Task inputs:
◆ ◆ ◆ ◆ ◆ ◆ ◆

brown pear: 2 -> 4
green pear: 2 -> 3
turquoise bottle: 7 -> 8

◆ ◆ ◆ ◆ ◆ ◆ ◆

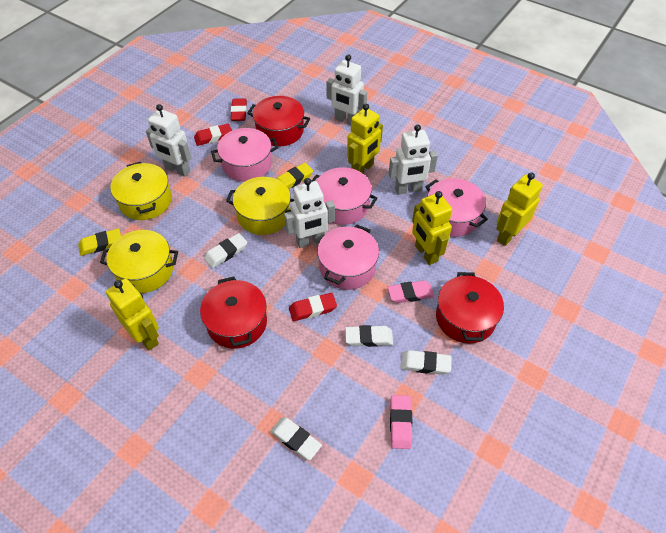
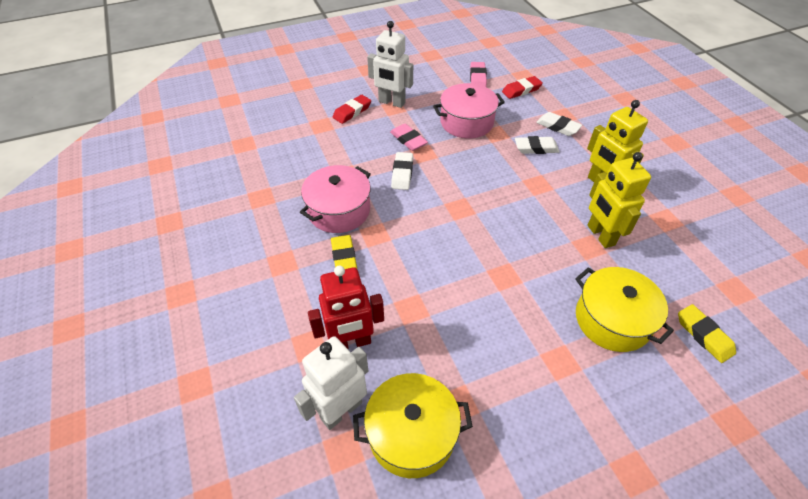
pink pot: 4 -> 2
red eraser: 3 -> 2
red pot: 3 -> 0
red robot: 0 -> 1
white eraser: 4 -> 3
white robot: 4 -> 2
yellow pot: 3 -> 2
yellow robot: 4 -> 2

◆ ◆ ◆ ◆ ◆ ◆ ◆

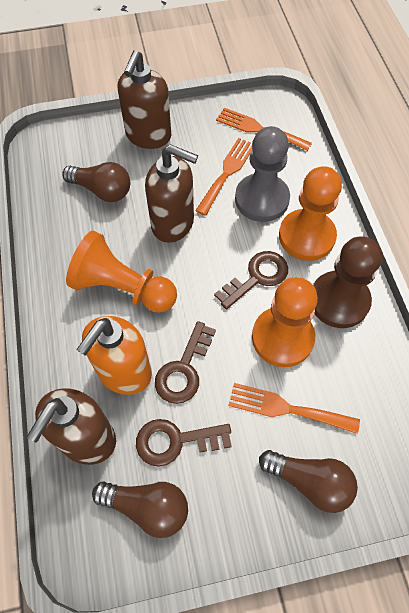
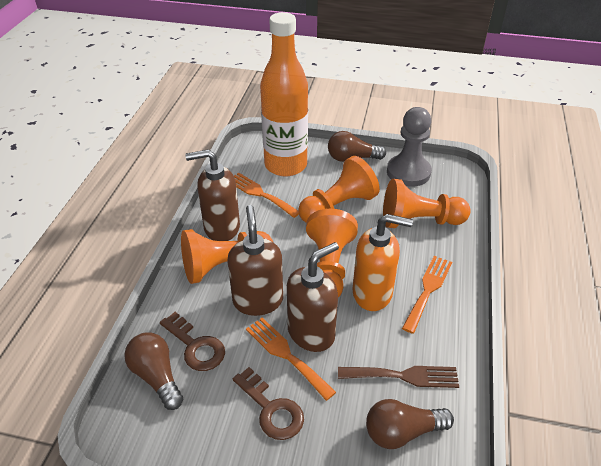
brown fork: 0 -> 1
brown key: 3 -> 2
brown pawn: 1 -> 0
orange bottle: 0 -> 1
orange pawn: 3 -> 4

◆ ◆ ◆ ◆ ◆ ◆ ◆

Copy the stretch of the records above that runs from the line with "red pot: 3 -> 0" through the line with "yellow robot: 4 -> 2". Both end lines belong in the copy, and nothing else does.

red pot: 3 -> 0
red robot: 0 -> 1
white eraser: 4 -> 3
white robot: 4 -> 2
yellow pot: 3 -> 2
yellow robot: 4 -> 2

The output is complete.